Without the pictures, return each record as it appears.

=======

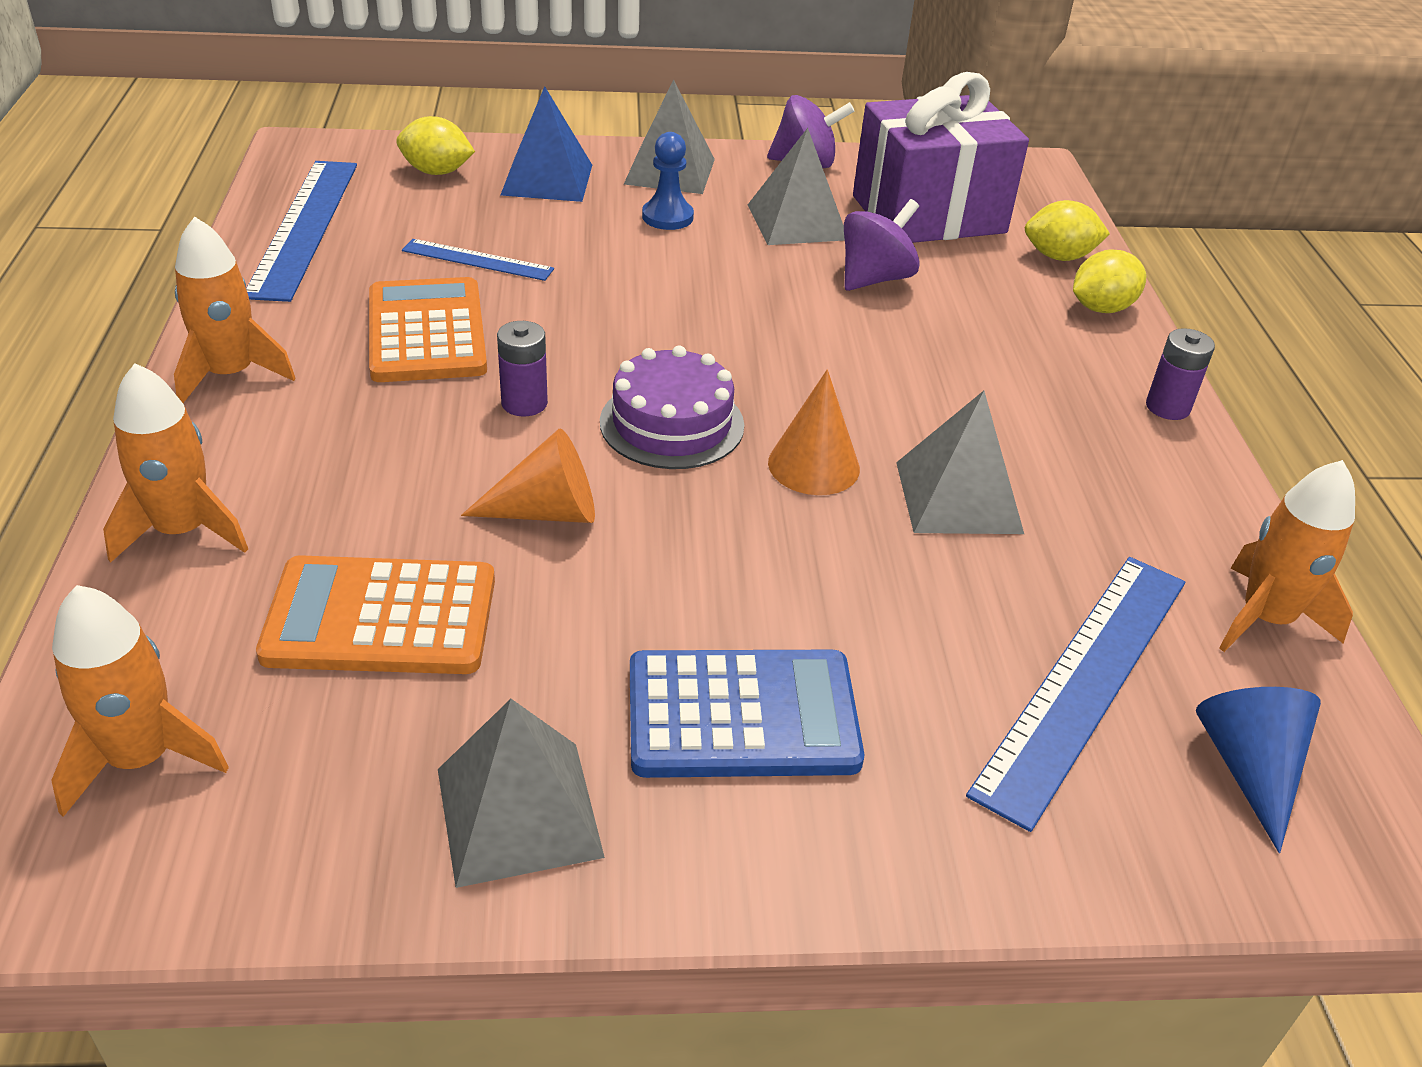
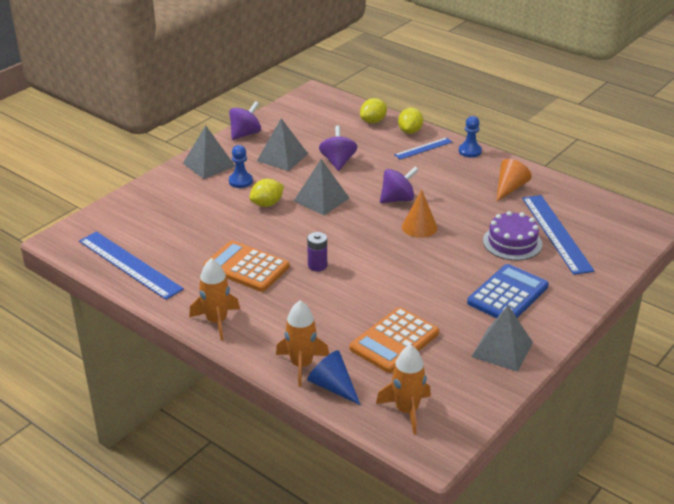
camera: 45 degrees left, 5 degrees down
(437, 172) = (131, 216): yellow lemon -> yellow lemon (267, 204)
(477, 260) = (212, 235): blue ruler -> blue ruler (423, 148)
(546, 512) = (381, 287): orange cone -> orange cone (509, 188)
(547, 179) = (175, 194): blue pyramid -> none
(672, 423) = (366, 242): purple cake -> purple cake (512, 242)
(865, 396) = (397, 199): none -> purple spinning top
(928, 214) = (314, 129): purple gift -> none
(958, 497) = (464, 210): grey pyramid -> grey pyramid (321, 199)
(1167, 407) = (470, 151): purple battery -> blue pawn
(1249, 769) = (609, 227): blue cone -> blue cone (333, 386)
(1265, 619) = (566, 192): orange rocket -> none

=======

> **RESULT OF THIS EXERCISE**:
camera: 45 degrees left, 5 degrees down
(437, 172) = (131, 216): yellow lemon -> yellow lemon (267, 204)
(477, 260) = (212, 235): blue ruler -> blue ruler (423, 148)
(546, 512) = (381, 287): orange cone -> orange cone (509, 188)
(547, 179) = (175, 194): blue pyramid -> none
(672, 423) = (366, 242): purple cake -> purple cake (512, 242)
(865, 396) = (397, 199): none -> purple spinning top
(928, 214) = (314, 129): purple gift -> none
(958, 497) = (464, 210): grey pyramid -> grey pyramid (321, 199)
(1167, 407) = (470, 151): purple battery -> blue pawn
(1249, 769) = (609, 227): blue cone -> blue cone (333, 386)
(1265, 619) = (566, 192): orange rocket -> none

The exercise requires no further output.